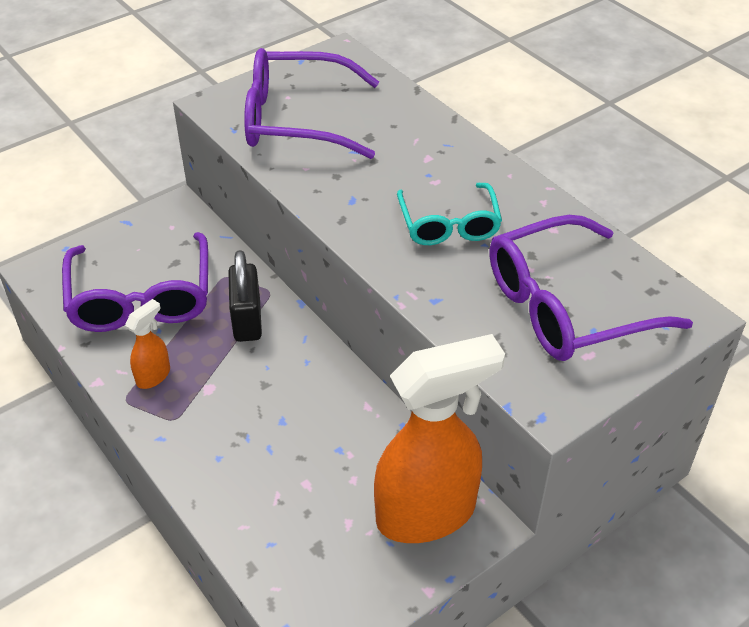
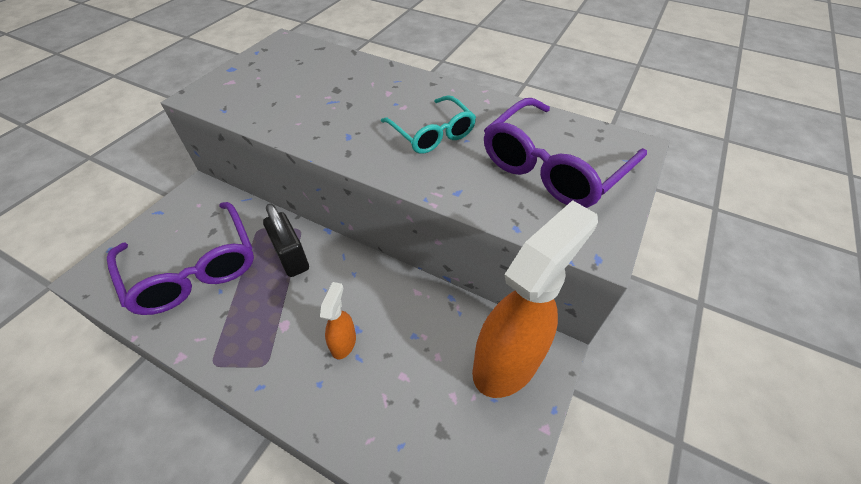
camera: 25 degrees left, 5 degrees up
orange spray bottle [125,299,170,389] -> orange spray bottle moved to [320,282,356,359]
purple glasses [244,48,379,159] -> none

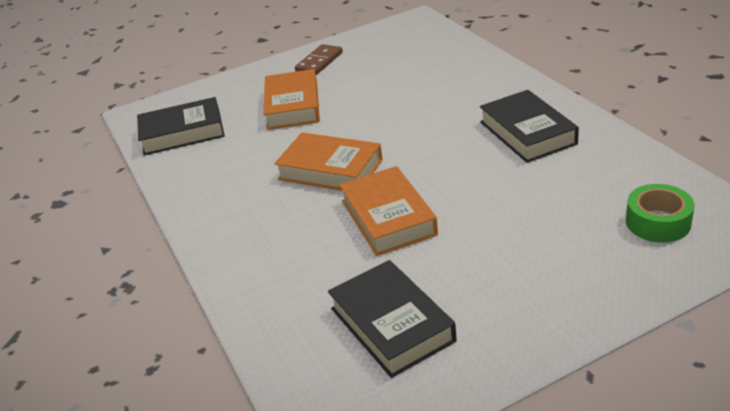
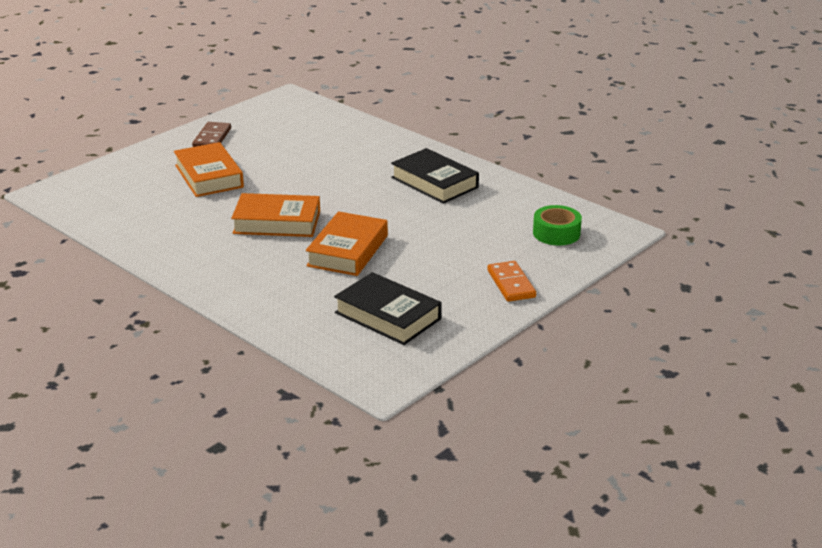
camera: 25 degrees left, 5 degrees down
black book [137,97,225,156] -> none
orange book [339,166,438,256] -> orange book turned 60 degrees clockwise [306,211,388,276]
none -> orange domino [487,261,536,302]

● **THE TASK**: Everything from the line with "camera: 25 degrees left, 5 degrees down" to the end of the listing, and only that, is to be set down exactly, line by line.

● **ANSWER BOX**:
camera: 25 degrees left, 5 degrees down
black book [137,97,225,156] -> none
orange book [339,166,438,256] -> orange book turned 60 degrees clockwise [306,211,388,276]
none -> orange domino [487,261,536,302]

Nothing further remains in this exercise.